═════ SOURCE DATA

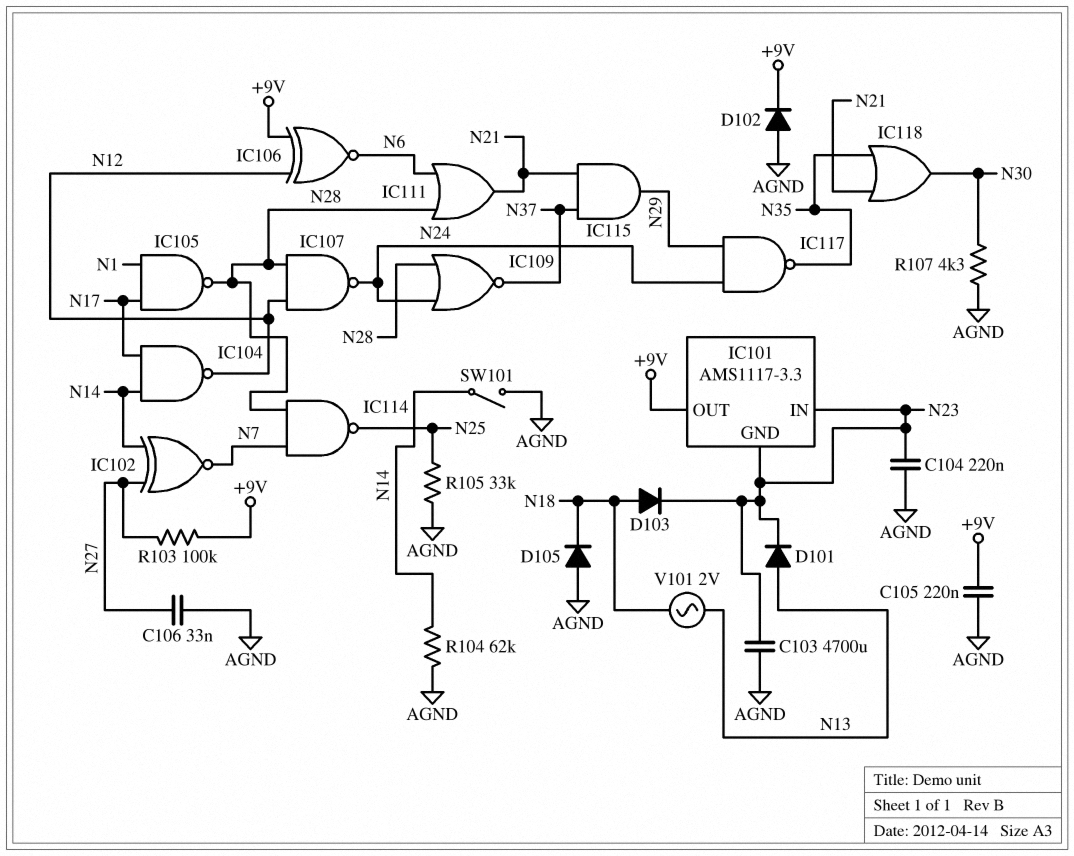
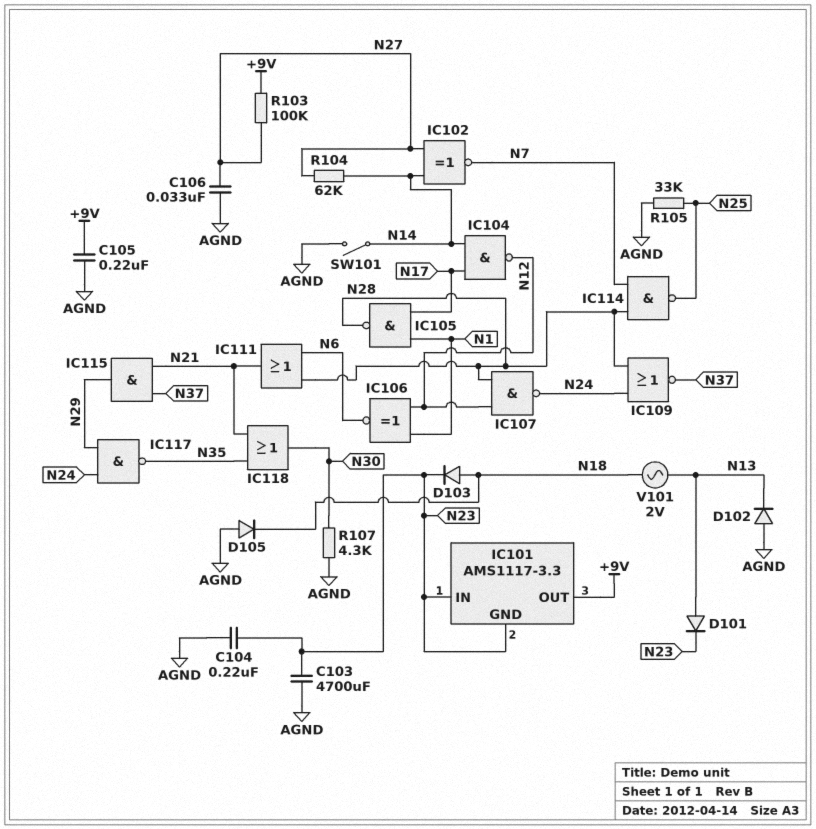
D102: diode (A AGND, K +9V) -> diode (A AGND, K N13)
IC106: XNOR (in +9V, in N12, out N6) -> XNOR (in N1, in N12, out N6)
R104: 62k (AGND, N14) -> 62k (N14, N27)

══════════
═════ SOURCE DATA

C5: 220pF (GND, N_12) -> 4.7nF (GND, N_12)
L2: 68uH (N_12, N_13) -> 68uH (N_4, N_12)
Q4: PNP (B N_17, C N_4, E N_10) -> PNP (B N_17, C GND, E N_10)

══════════

- [DIRECTIONS FOR THIS TASK]
Reproduce exactly, and only, the part of the listing above that begins at the line with "C5: 220pF (GND, N_12) -> 4.7nF (GND, N_12)" and goes on through the line with "Q4: PNP (B N_17, C".

- [ANSWER TO THE PROBLEM]
C5: 220pF (GND, N_12) -> 4.7nF (GND, N_12)
L2: 68uH (N_12, N_13) -> 68uH (N_4, N_12)
Q4: PNP (B N_17, C N_4, E N_10) -> PNP (B N_17, C GND, E N_10)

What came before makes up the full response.